__Task inputs__.
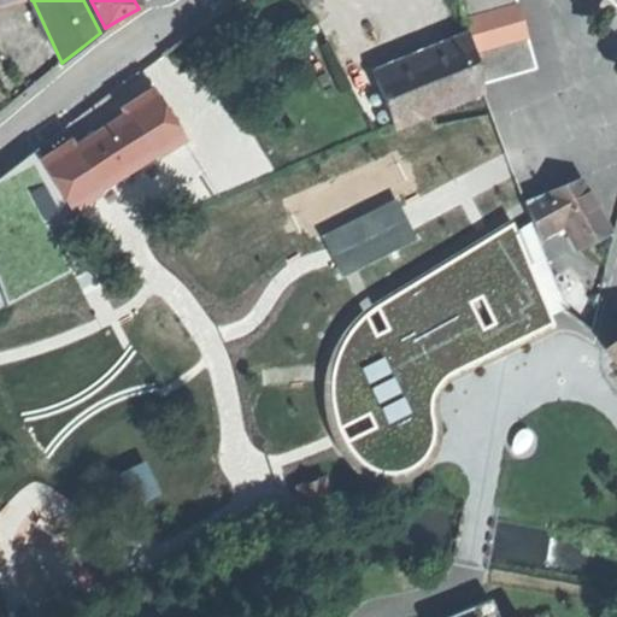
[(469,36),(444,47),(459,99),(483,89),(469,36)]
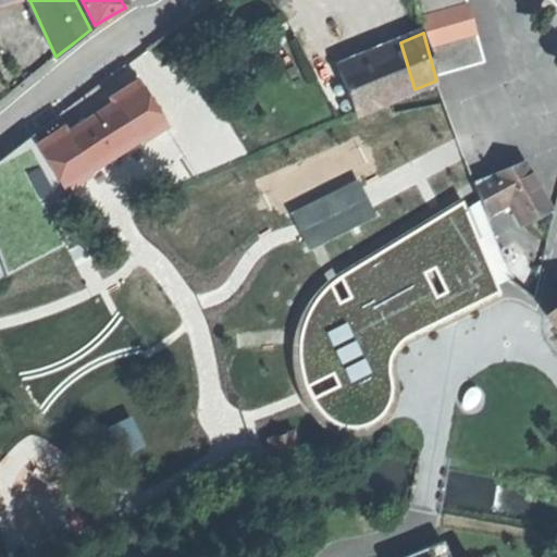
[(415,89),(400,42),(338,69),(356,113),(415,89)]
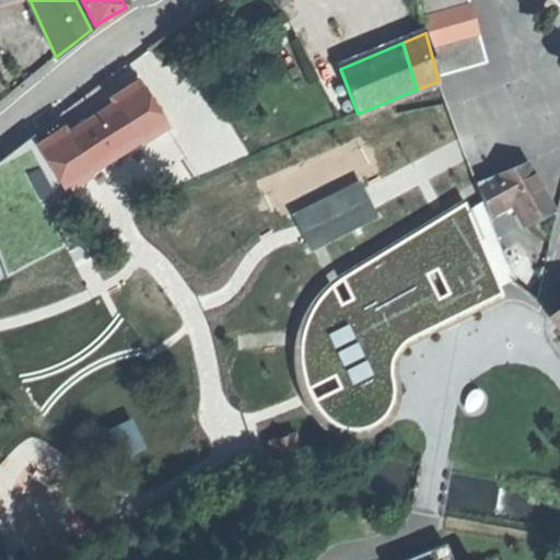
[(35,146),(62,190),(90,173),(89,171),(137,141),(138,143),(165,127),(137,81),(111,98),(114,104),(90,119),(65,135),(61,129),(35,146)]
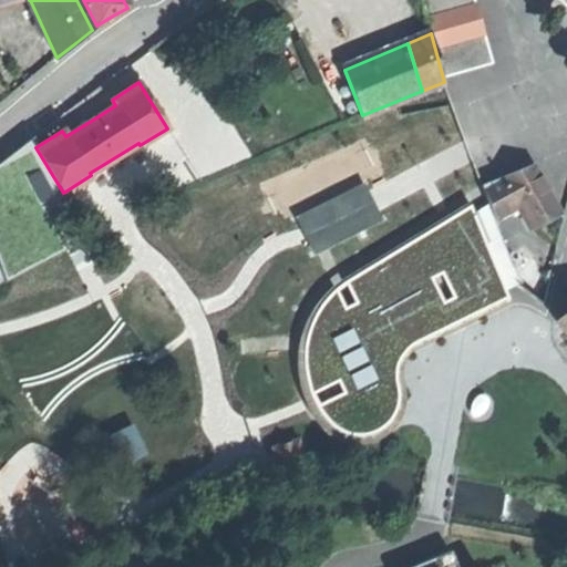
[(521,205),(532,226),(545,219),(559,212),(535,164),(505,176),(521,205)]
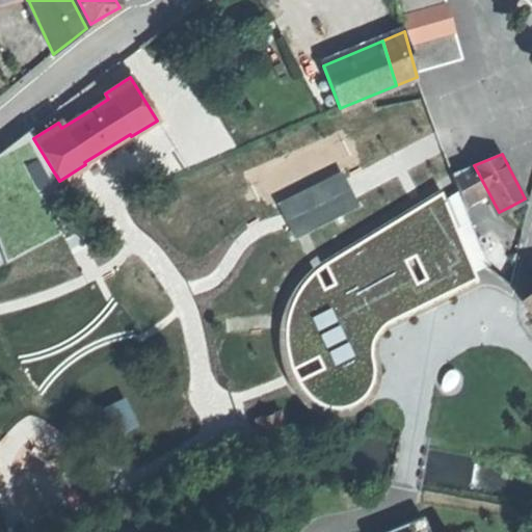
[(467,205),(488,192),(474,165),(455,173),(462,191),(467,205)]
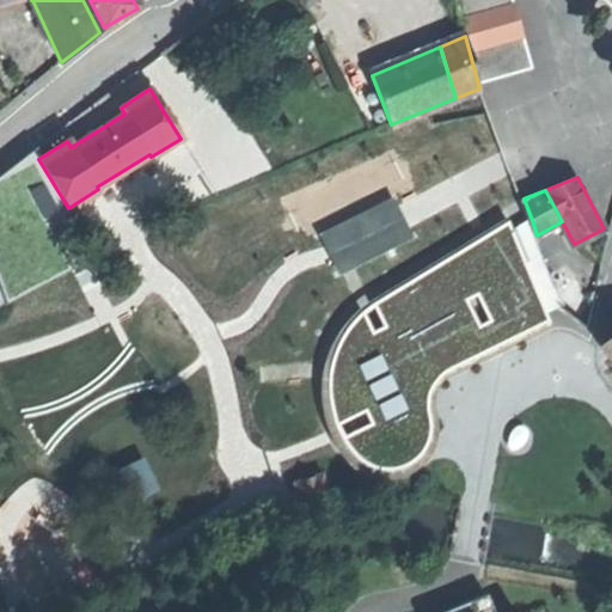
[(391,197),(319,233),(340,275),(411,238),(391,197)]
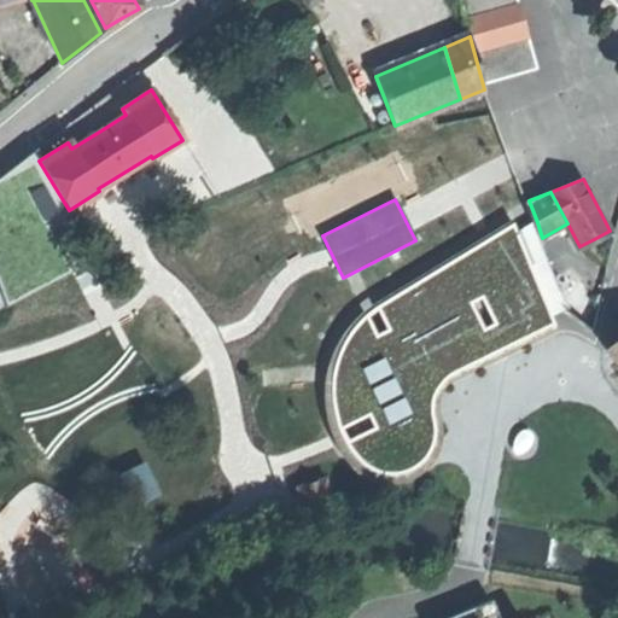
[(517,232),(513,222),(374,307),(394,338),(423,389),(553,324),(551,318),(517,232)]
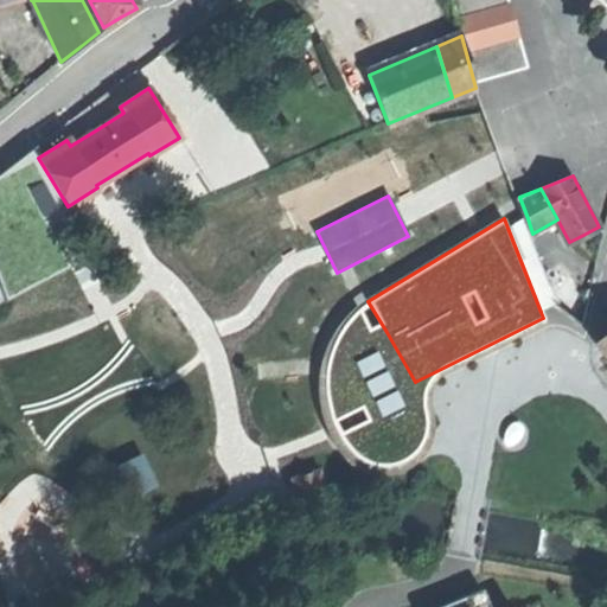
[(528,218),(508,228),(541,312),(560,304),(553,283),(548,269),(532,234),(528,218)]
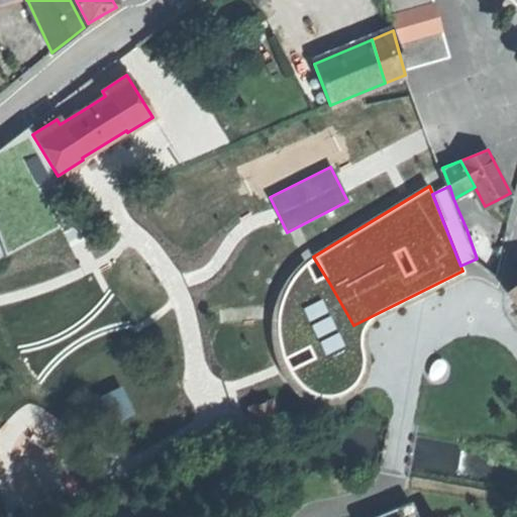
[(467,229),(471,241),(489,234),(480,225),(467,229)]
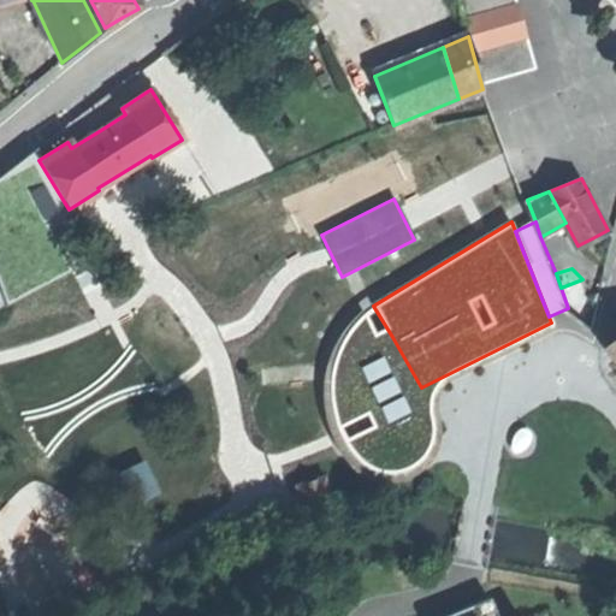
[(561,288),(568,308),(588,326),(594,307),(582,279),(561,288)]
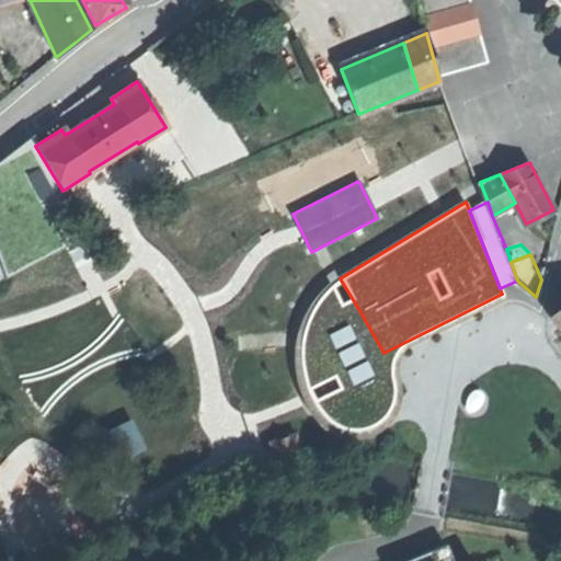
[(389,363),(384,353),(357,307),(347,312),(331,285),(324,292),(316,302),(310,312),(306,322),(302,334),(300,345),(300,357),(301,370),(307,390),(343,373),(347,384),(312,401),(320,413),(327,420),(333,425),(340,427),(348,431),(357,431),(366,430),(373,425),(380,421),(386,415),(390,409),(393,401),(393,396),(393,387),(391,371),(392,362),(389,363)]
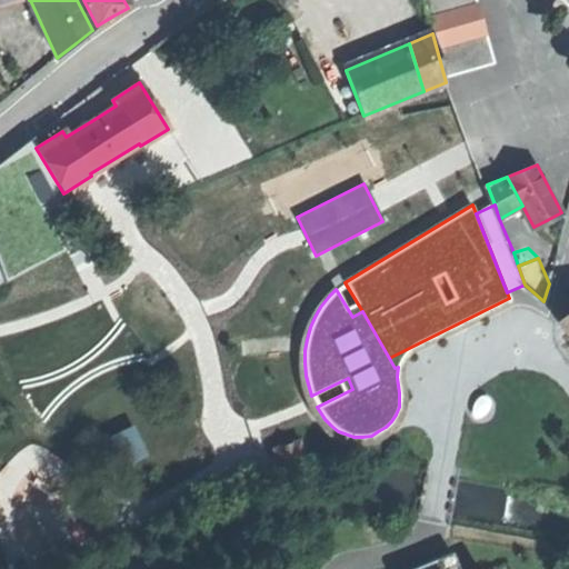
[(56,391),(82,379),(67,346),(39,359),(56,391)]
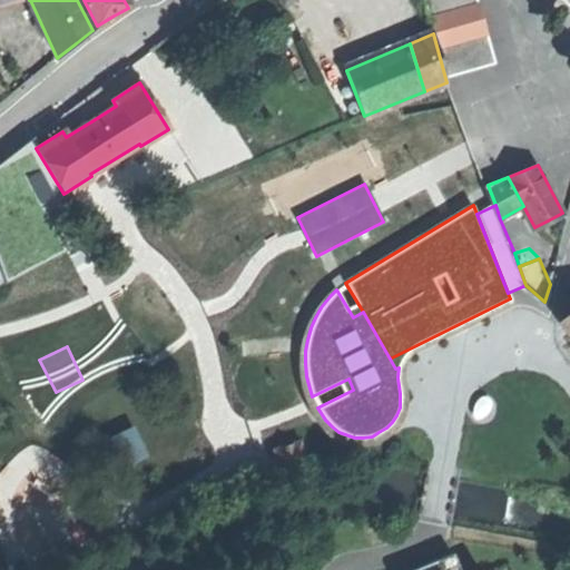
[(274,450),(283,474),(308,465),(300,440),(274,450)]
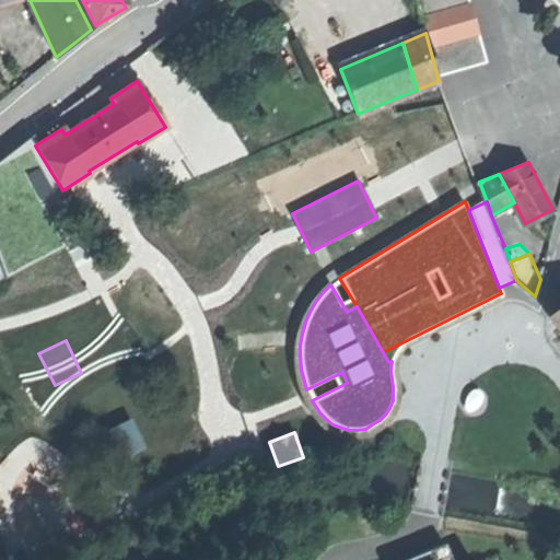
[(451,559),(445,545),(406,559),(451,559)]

__Description of the task__.
Please transcribe exactly the lines from the one containing "[(561,288),(568,308),(588,326),(594,307),(582,279),(561,288)]" through the last line of the records above, both included, and leave out every picture.

__Solution to the problem__.
[(561,288),(568,308),(588,326),(594,307),(582,279),(561,288)]
[(389,363),(384,353),(357,307),(347,312),(331,285),(324,292),(316,302),(310,312),(306,322),(302,334),(300,345),(300,357),(301,370),(307,390),(343,373),(347,384),(312,401),(320,413),(327,420),(333,425),(340,427),(348,431),(357,431),(366,430),(373,425),(380,421),(386,415),(390,409),(393,401),(393,396),(393,387),(391,371),(392,362),(389,363)]
[(56,391),(82,379),(67,346),(39,359),(56,391)]
[(274,450),(283,474),(308,465),(300,440),(274,450)]
[(451,559),(445,545),(406,559),(451,559)]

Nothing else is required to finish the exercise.